= YOUR OBJECTIVE =
A faithful, complete copy of the entries is the sole expected answer.

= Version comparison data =

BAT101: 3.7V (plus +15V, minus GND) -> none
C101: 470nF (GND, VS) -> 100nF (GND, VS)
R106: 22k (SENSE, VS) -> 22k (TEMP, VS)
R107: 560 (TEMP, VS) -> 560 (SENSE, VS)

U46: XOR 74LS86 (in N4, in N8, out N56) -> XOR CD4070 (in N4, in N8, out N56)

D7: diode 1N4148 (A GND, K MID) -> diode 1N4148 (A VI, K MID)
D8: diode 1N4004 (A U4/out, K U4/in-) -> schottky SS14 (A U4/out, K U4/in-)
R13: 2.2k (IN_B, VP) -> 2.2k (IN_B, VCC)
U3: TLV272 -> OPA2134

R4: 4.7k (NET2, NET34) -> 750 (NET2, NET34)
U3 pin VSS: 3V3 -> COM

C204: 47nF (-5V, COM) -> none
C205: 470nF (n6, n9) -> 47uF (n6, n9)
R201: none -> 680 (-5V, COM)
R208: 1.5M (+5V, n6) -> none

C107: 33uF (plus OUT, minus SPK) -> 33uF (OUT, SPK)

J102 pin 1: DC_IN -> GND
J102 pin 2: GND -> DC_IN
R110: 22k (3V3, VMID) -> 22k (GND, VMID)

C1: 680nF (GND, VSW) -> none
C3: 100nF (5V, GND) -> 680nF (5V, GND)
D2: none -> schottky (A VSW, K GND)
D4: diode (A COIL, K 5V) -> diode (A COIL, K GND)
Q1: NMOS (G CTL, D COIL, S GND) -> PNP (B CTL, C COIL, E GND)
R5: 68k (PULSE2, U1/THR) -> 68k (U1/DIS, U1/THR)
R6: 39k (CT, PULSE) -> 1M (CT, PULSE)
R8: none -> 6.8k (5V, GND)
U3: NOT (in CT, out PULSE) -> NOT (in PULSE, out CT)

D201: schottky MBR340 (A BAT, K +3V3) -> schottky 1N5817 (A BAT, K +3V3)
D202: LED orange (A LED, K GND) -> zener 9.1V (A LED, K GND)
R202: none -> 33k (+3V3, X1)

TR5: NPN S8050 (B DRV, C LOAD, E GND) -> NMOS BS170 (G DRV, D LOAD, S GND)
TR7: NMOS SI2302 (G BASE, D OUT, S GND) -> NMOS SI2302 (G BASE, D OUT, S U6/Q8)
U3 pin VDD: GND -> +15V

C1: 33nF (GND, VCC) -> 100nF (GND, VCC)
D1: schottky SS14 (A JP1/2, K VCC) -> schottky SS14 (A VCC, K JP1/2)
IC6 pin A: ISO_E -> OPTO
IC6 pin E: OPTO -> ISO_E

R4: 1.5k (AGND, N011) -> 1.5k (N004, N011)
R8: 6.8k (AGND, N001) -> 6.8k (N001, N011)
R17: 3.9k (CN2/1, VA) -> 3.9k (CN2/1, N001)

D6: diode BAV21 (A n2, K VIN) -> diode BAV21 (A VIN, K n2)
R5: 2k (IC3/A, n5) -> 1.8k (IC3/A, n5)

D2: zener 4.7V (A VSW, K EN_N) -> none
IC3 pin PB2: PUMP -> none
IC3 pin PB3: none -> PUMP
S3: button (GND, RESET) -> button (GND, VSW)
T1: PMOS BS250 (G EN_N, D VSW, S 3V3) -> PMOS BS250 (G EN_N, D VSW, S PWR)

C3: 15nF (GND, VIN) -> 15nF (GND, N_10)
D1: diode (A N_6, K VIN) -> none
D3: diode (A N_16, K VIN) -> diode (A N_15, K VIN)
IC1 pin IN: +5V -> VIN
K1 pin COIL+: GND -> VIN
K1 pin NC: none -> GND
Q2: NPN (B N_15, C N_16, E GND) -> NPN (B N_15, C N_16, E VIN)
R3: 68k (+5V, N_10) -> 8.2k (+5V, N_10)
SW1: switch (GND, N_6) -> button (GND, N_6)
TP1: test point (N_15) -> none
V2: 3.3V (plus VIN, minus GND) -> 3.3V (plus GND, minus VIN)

= REPLY =
BAT101: 3.7V (plus +15V, minus GND) -> none
C101: 470nF (GND, VS) -> 100nF (GND, VS)
R106: 22k (SENSE, VS) -> 22k (TEMP, VS)
R107: 560 (TEMP, VS) -> 560 (SENSE, VS)

U46: XOR 74LS86 (in N4, in N8, out N56) -> XOR CD4070 (in N4, in N8, out N56)

D7: diode 1N4148 (A GND, K MID) -> diode 1N4148 (A VI, K MID)
D8: diode 1N4004 (A U4/out, K U4/in-) -> schottky SS14 (A U4/out, K U4/in-)
R13: 2.2k (IN_B, VP) -> 2.2k (IN_B, VCC)
U3: TLV272 -> OPA2134

R4: 4.7k (NET2, NET34) -> 750 (NET2, NET34)
U3 pin VSS: 3V3 -> COM

C204: 47nF (-5V, COM) -> none
C205: 470nF (n6, n9) -> 47uF (n6, n9)
R201: none -> 680 (-5V, COM)
R208: 1.5M (+5V, n6) -> none

C107: 33uF (plus OUT, minus SPK) -> 33uF (OUT, SPK)

J102 pin 1: DC_IN -> GND
J102 pin 2: GND -> DC_IN
R110: 22k (3V3, VMID) -> 22k (GND, VMID)

C1: 680nF (GND, VSW) -> none
C3: 100nF (5V, GND) -> 680nF (5V, GND)
D2: none -> schottky (A VSW, K GND)
D4: diode (A COIL, K 5V) -> diode (A COIL, K GND)
Q1: NMOS (G CTL, D COIL, S GND) -> PNP (B CTL, C COIL, E GND)
R5: 68k (PULSE2, U1/THR) -> 68k (U1/DIS, U1/THR)
R6: 39k (CT, PULSE) -> 1M (CT, PULSE)
R8: none -> 6.8k (5V, GND)
U3: NOT (in CT, out PULSE) -> NOT (in PULSE, out CT)

D201: schottky MBR340 (A BAT, K +3V3) -> schottky 1N5817 (A BAT, K +3V3)
D202: LED orange (A LED, K GND) -> zener 9.1V (A LED, K GND)
R202: none -> 33k (+3V3, X1)

TR5: NPN S8050 (B DRV, C LOAD, E GND) -> NMOS BS170 (G DRV, D LOAD, S GND)
TR7: NMOS SI2302 (G BASE, D OUT, S GND) -> NMOS SI2302 (G BASE, D OUT, S U6/Q8)
U3 pin VDD: GND -> +15V

C1: 33nF (GND, VCC) -> 100nF (GND, VCC)
D1: schottky SS14 (A JP1/2, K VCC) -> schottky SS14 (A VCC, K JP1/2)
IC6 pin A: ISO_E -> OPTO
IC6 pin E: OPTO -> ISO_E

R4: 1.5k (AGND, N011) -> 1.5k (N004, N011)
R8: 6.8k (AGND, N001) -> 6.8k (N001, N011)
R17: 3.9k (CN2/1, VA) -> 3.9k (CN2/1, N001)

D6: diode BAV21 (A n2, K VIN) -> diode BAV21 (A VIN, K n2)
R5: 2k (IC3/A, n5) -> 1.8k (IC3/A, n5)

D2: zener 4.7V (A VSW, K EN_N) -> none
IC3 pin PB2: PUMP -> none
IC3 pin PB3: none -> PUMP
S3: button (GND, RESET) -> button (GND, VSW)
T1: PMOS BS250 (G EN_N, D VSW, S 3V3) -> PMOS BS250 (G EN_N, D VSW, S PWR)

C3: 15nF (GND, VIN) -> 15nF (GND, N_10)
D1: diode (A N_6, K VIN) -> none
D3: diode (A N_16, K VIN) -> diode (A N_15, K VIN)
IC1 pin IN: +5V -> VIN
K1 pin COIL+: GND -> VIN
K1 pin NC: none -> GND
Q2: NPN (B N_15, C N_16, E GND) -> NPN (B N_15, C N_16, E VIN)
R3: 68k (+5V, N_10) -> 8.2k (+5V, N_10)
SW1: switch (GND, N_6) -> button (GND, N_6)
TP1: test point (N_15) -> none
V2: 3.3V (plus VIN, minus GND) -> 3.3V (plus GND, minus VIN)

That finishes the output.